▸ **Assignment**:
Look through the entries below. Report each line that has the word "heart" in it.

########

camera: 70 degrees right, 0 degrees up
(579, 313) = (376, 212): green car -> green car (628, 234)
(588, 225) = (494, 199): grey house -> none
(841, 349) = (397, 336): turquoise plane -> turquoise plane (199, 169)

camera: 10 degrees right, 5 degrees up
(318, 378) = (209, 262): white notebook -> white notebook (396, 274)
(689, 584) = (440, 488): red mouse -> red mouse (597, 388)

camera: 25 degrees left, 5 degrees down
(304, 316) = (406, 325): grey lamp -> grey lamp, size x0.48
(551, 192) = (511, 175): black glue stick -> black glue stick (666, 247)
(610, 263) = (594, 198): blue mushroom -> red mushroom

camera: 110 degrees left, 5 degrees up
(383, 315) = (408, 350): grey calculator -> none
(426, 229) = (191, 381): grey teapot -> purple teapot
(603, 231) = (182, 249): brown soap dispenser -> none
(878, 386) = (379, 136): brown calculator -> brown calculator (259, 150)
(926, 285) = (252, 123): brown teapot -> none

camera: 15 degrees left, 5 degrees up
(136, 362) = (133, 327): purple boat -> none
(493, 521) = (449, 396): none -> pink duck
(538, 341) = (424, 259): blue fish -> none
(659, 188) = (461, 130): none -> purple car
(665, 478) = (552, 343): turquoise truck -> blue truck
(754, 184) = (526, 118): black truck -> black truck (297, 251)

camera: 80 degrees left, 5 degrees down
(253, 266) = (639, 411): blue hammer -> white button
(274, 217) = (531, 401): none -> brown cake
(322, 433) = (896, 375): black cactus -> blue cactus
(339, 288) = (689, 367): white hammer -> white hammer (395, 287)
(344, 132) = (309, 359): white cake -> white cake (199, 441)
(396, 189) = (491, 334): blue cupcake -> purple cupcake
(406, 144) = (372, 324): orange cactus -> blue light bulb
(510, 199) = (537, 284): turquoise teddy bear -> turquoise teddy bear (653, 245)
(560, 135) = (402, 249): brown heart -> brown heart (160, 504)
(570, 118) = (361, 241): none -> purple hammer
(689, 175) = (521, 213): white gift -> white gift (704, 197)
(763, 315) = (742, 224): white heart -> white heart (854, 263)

########

▸ **Result of this exercise**:
(560, 135) = (402, 249): brown heart -> brown heart (160, 504)
(763, 315) = (742, 224): white heart -> white heart (854, 263)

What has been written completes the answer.